Content starts
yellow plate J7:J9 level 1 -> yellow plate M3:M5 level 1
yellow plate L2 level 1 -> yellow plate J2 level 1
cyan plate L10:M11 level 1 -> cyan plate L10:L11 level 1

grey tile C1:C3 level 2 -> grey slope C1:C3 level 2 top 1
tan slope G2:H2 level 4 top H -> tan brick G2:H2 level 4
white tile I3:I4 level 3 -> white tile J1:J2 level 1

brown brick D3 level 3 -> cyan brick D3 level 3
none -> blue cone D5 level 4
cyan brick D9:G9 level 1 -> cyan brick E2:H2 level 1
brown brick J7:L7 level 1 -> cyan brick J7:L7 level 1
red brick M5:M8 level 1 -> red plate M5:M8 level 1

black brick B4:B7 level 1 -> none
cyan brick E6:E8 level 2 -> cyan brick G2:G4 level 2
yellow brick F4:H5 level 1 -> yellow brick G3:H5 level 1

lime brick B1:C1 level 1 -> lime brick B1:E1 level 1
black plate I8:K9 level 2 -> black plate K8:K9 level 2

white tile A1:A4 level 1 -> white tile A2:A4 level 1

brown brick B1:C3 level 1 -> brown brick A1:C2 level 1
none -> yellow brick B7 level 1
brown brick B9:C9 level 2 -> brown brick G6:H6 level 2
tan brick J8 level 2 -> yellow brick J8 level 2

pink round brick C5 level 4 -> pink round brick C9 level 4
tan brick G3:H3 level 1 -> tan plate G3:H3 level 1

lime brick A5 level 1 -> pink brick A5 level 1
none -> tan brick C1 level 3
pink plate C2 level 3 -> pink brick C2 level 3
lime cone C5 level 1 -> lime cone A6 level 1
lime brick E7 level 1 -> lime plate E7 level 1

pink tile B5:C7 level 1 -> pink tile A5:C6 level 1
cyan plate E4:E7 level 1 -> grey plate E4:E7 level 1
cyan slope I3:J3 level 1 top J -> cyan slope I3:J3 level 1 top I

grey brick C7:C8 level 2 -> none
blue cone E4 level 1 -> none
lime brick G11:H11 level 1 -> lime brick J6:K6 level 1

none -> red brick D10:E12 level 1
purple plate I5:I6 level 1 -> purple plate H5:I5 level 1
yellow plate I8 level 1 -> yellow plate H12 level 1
Content ends
### PROBLEM STATEMENT
Transcribe the records exactly as they appear.

### REPLY TO THE TASK
yellow plate J7:J9 level 1 -> yellow plate M3:M5 level 1
yellow plate L2 level 1 -> yellow plate J2 level 1
cyan plate L10:M11 level 1 -> cyan plate L10:L11 level 1

grey tile C1:C3 level 2 -> grey slope C1:C3 level 2 top 1
tan slope G2:H2 level 4 top H -> tan brick G2:H2 level 4
white tile I3:I4 level 3 -> white tile J1:J2 level 1

brown brick D3 level 3 -> cyan brick D3 level 3
none -> blue cone D5 level 4
cyan brick D9:G9 level 1 -> cyan brick E2:H2 level 1
brown brick J7:L7 level 1 -> cyan brick J7:L7 level 1
red brick M5:M8 level 1 -> red plate M5:M8 level 1

black brick B4:B7 level 1 -> none
cyan brick E6:E8 level 2 -> cyan brick G2:G4 level 2
yellow brick F4:H5 level 1 -> yellow brick G3:H5 level 1

lime brick B1:C1 level 1 -> lime brick B1:E1 level 1
black plate I8:K9 level 2 -> black plate K8:K9 level 2

white tile A1:A4 level 1 -> white tile A2:A4 level 1

brown brick B1:C3 level 1 -> brown brick A1:C2 level 1
none -> yellow brick B7 level 1
brown brick B9:C9 level 2 -> brown brick G6:H6 level 2
tan brick J8 level 2 -> yellow brick J8 level 2

pink round brick C5 level 4 -> pink round brick C9 level 4
tan brick G3:H3 level 1 -> tan plate G3:H3 level 1

lime brick A5 level 1 -> pink brick A5 level 1
none -> tan brick C1 level 3
pink plate C2 level 3 -> pink brick C2 level 3
lime cone C5 level 1 -> lime cone A6 level 1
lime brick E7 level 1 -> lime plate E7 level 1

pink tile B5:C7 level 1 -> pink tile A5:C6 level 1
cyan plate E4:E7 level 1 -> grey plate E4:E7 level 1
cyan slope I3:J3 level 1 top J -> cyan slope I3:J3 level 1 top I

grey brick C7:C8 level 2 -> none
blue cone E4 level 1 -> none
lime brick G11:H11 level 1 -> lime brick J6:K6 level 1

none -> red brick D10:E12 level 1
purple plate I5:I6 level 1 -> purple plate H5:I5 level 1
yellow plate I8 level 1 -> yellow plate H12 level 1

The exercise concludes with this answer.